What the exercise asks:
Among the lines below, restate word for word only those from the line with "S1: switch (0V, RESET) -> button (0V, RESET)" through the line with "R214: 22k (VA, VC) -> 22k (OSC, VC)", with both end lines kept.
━━━━━ Data ━━━━━
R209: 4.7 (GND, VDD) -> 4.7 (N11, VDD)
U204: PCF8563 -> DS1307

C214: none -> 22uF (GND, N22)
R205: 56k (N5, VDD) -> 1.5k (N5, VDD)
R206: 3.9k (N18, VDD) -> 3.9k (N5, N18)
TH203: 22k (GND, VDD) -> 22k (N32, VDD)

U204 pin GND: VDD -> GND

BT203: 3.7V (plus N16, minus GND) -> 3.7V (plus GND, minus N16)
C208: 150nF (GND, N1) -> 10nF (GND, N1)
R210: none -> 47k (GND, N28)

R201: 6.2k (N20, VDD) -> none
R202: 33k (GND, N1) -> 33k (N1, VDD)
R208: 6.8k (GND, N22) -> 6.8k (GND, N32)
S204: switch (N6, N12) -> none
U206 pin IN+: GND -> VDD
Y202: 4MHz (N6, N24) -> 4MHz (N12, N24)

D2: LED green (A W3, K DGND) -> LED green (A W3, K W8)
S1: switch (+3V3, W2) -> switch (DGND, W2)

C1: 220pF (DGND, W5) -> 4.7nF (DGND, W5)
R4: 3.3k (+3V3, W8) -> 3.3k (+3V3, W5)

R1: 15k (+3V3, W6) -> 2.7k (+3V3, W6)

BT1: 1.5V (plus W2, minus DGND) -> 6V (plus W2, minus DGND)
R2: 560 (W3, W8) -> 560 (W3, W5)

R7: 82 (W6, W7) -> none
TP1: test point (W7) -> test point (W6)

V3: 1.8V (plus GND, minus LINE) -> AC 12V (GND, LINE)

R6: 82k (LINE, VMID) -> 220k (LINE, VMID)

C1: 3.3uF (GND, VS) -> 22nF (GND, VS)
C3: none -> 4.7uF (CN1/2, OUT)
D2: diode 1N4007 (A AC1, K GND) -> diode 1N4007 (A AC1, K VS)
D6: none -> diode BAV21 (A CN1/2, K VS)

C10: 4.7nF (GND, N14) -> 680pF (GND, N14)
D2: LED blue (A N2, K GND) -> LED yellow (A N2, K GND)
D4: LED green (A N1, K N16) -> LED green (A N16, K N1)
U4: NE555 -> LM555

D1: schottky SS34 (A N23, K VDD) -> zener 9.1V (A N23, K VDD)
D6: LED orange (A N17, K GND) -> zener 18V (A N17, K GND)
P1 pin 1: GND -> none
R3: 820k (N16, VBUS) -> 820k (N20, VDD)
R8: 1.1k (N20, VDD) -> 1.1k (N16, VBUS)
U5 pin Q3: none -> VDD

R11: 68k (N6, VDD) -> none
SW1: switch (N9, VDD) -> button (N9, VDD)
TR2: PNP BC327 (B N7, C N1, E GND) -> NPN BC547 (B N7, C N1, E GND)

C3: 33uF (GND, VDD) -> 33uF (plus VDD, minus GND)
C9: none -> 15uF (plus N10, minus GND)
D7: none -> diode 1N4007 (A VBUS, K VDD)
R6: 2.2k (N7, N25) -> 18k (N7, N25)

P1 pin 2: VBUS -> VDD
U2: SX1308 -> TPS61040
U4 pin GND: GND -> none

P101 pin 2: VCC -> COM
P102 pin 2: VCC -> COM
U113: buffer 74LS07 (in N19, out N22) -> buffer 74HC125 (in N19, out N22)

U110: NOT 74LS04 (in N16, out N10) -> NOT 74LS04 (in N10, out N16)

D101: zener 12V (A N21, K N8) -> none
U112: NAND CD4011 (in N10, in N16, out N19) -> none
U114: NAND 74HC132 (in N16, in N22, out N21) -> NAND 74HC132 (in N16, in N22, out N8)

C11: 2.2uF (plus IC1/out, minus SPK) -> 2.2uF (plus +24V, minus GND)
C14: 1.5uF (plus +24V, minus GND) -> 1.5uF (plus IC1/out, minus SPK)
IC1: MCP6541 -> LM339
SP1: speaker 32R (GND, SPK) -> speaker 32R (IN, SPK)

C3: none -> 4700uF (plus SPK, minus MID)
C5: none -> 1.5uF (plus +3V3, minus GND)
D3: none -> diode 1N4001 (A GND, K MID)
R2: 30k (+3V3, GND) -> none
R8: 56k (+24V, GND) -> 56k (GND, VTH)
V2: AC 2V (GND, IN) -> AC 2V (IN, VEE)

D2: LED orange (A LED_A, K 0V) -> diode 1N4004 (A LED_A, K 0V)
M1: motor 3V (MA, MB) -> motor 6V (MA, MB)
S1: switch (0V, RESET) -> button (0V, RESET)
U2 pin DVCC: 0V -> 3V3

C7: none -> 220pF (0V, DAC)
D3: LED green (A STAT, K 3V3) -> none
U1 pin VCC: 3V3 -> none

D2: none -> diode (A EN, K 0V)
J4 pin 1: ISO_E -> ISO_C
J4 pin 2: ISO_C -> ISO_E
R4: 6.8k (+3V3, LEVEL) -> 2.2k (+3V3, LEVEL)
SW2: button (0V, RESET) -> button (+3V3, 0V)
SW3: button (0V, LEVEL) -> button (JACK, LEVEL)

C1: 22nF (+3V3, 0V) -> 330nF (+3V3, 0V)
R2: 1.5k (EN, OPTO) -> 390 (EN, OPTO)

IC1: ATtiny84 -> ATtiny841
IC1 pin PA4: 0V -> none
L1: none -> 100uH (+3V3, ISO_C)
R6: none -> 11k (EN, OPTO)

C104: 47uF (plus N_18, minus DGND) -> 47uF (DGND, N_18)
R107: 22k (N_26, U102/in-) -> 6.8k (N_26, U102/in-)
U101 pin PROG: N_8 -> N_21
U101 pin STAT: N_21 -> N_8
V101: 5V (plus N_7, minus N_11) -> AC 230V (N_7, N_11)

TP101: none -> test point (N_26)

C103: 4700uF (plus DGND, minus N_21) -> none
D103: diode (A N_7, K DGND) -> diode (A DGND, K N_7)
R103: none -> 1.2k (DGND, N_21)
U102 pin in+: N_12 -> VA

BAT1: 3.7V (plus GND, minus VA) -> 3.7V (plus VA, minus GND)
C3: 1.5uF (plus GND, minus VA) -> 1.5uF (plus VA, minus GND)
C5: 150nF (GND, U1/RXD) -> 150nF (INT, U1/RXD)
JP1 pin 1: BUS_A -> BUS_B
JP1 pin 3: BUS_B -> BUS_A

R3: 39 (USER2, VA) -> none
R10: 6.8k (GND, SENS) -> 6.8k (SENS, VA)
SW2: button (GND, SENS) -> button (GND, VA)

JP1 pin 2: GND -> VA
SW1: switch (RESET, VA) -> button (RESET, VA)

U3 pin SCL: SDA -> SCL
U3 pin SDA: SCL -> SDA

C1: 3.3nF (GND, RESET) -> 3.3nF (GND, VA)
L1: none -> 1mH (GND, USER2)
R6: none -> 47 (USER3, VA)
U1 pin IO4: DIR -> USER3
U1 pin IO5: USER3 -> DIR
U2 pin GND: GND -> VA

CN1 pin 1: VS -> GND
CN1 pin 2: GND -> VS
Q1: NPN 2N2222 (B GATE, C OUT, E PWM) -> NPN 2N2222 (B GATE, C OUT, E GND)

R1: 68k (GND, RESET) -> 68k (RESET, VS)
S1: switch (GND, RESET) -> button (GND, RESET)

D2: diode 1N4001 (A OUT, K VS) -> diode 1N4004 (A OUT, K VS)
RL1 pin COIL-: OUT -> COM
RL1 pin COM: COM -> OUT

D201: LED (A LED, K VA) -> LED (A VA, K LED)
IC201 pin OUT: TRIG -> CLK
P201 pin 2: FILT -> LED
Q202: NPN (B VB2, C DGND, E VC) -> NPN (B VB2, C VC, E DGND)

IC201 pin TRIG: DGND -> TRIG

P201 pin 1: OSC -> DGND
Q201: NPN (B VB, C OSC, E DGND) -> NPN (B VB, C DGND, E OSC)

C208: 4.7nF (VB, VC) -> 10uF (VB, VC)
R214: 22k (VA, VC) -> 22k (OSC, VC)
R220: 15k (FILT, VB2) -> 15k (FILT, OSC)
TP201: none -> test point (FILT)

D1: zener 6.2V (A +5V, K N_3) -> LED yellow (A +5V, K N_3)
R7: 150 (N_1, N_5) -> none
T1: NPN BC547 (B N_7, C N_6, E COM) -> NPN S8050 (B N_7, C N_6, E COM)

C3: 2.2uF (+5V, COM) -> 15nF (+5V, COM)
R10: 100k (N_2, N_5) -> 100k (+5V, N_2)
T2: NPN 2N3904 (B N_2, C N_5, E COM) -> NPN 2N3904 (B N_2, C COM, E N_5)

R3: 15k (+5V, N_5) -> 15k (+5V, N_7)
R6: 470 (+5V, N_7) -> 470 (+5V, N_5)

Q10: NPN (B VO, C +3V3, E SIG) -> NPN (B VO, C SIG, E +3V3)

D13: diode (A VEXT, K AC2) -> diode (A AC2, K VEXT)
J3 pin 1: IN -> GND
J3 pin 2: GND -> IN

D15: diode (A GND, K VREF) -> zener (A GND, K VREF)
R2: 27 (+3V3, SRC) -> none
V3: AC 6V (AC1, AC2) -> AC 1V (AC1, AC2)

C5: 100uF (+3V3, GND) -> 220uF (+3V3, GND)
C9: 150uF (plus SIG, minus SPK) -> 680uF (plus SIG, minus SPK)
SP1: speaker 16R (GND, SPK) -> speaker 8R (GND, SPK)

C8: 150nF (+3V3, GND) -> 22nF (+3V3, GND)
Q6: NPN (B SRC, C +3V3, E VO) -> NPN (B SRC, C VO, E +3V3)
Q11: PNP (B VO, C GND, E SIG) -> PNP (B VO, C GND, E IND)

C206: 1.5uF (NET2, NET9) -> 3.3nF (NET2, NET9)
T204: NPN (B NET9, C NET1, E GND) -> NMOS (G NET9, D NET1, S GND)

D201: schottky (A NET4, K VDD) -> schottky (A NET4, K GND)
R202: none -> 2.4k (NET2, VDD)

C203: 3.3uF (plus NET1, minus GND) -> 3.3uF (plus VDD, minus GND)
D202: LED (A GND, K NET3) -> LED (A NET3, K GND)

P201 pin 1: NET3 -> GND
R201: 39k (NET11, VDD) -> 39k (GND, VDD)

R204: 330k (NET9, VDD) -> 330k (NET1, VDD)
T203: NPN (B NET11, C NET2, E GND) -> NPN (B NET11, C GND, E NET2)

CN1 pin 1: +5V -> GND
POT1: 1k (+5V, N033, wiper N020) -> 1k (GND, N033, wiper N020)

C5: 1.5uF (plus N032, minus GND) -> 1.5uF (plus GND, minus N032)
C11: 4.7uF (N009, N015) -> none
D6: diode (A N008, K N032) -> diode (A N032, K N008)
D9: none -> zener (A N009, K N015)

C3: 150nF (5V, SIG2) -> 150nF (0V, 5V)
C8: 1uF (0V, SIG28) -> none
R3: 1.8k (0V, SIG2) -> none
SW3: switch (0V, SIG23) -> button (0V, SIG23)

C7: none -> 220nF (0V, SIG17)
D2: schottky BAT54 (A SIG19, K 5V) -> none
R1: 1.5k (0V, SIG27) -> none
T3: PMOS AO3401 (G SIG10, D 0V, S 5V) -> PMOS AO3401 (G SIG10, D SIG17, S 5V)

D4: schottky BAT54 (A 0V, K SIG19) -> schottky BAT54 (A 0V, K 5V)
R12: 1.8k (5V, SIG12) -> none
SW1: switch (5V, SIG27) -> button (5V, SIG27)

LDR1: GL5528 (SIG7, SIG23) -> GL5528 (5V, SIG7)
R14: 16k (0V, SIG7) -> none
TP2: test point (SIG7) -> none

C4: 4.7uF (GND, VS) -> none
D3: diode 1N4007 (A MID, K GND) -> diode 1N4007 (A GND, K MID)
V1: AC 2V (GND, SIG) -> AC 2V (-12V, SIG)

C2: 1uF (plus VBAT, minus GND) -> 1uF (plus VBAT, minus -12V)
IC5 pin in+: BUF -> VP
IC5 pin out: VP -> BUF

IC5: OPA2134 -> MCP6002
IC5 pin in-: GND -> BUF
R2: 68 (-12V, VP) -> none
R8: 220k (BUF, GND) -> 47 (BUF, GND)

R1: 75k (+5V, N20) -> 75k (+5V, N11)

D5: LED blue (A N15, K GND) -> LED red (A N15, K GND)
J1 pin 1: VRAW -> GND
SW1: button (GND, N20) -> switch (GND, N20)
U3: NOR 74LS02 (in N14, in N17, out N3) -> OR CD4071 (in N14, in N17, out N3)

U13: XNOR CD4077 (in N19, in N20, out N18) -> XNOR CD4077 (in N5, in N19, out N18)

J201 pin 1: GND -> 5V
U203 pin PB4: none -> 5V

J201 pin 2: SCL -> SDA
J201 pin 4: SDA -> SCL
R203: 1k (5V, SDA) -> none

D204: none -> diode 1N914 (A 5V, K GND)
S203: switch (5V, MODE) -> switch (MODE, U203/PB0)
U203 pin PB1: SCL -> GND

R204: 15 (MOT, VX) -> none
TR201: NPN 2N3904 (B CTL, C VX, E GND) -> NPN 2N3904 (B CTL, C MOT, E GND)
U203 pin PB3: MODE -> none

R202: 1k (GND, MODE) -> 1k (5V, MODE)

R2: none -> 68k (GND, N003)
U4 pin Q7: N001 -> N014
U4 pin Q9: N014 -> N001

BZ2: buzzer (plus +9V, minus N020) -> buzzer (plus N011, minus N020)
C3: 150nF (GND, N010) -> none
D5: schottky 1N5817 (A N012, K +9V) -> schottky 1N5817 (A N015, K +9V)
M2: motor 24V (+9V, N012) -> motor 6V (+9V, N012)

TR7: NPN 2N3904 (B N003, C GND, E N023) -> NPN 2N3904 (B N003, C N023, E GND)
━━━━━
Finished task:
S1: switch (0V, RESET) -> button (0V, RESET)
U2 pin DVCC: 0V -> 3V3

C7: none -> 220pF (0V, DAC)
D3: LED green (A STAT, K 3V3) -> none
U1 pin VCC: 3V3 -> none

D2: none -> diode (A EN, K 0V)
J4 pin 1: ISO_E -> ISO_C
J4 pin 2: ISO_C -> ISO_E
R4: 6.8k (+3V3, LEVEL) -> 2.2k (+3V3, LEVEL)
SW2: button (0V, RESET) -> button (+3V3, 0V)
SW3: button (0V, LEVEL) -> button (JACK, LEVEL)

C1: 22nF (+3V3, 0V) -> 330nF (+3V3, 0V)
R2: 1.5k (EN, OPTO) -> 390 (EN, OPTO)

IC1: ATtiny84 -> ATtiny841
IC1 pin PA4: 0V -> none
L1: none -> 100uH (+3V3, ISO_C)
R6: none -> 11k (EN, OPTO)

C104: 47uF (plus N_18, minus DGND) -> 47uF (DGND, N_18)
R107: 22k (N_26, U102/in-) -> 6.8k (N_26, U102/in-)
U101 pin PROG: N_8 -> N_21
U101 pin STAT: N_21 -> N_8
V101: 5V (plus N_7, minus N_11) -> AC 230V (N_7, N_11)

TP101: none -> test point (N_26)

C103: 4700uF (plus DGND, minus N_21) -> none
D103: diode (A N_7, K DGND) -> diode (A DGND, K N_7)
R103: none -> 1.2k (DGND, N_21)
U102 pin in+: N_12 -> VA

BAT1: 3.7V (plus GND, minus VA) -> 3.7V (plus VA, minus GND)
C3: 1.5uF (plus GND, minus VA) -> 1.5uF (plus VA, minus GND)
C5: 150nF (GND, U1/RXD) -> 150nF (INT, U1/RXD)
JP1 pin 1: BUS_A -> BUS_B
JP1 pin 3: BUS_B -> BUS_A

R3: 39 (USER2, VA) -> none
R10: 6.8k (GND, SENS) -> 6.8k (SENS, VA)
SW2: button (GND, SENS) -> button (GND, VA)

JP1 pin 2: GND -> VA
SW1: switch (RESET, VA) -> button (RESET, VA)

U3 pin SCL: SDA -> SCL
U3 pin SDA: SCL -> SDA

C1: 3.3nF (GND, RESET) -> 3.3nF (GND, VA)
L1: none -> 1mH (GND, USER2)
R6: none -> 47 (USER3, VA)
U1 pin IO4: DIR -> USER3
U1 pin IO5: USER3 -> DIR
U2 pin GND: GND -> VA

CN1 pin 1: VS -> GND
CN1 pin 2: GND -> VS
Q1: NPN 2N2222 (B GATE, C OUT, E PWM) -> NPN 2N2222 (B GATE, C OUT, E GND)

R1: 68k (GND, RESET) -> 68k (RESET, VS)
S1: switch (GND, RESET) -> button (GND, RESET)

D2: diode 1N4001 (A OUT, K VS) -> diode 1N4004 (A OUT, K VS)
RL1 pin COIL-: OUT -> COM
RL1 pin COM: COM -> OUT

D201: LED (A LED, K VA) -> LED (A VA, K LED)
IC201 pin OUT: TRIG -> CLK
P201 pin 2: FILT -> LED
Q202: NPN (B VB2, C DGND, E VC) -> NPN (B VB2, C VC, E DGND)

IC201 pin TRIG: DGND -> TRIG

P201 pin 1: OSC -> DGND
Q201: NPN (B VB, C OSC, E DGND) -> NPN (B VB, C DGND, E OSC)

C208: 4.7nF (VB, VC) -> 10uF (VB, VC)
R214: 22k (VA, VC) -> 22k (OSC, VC)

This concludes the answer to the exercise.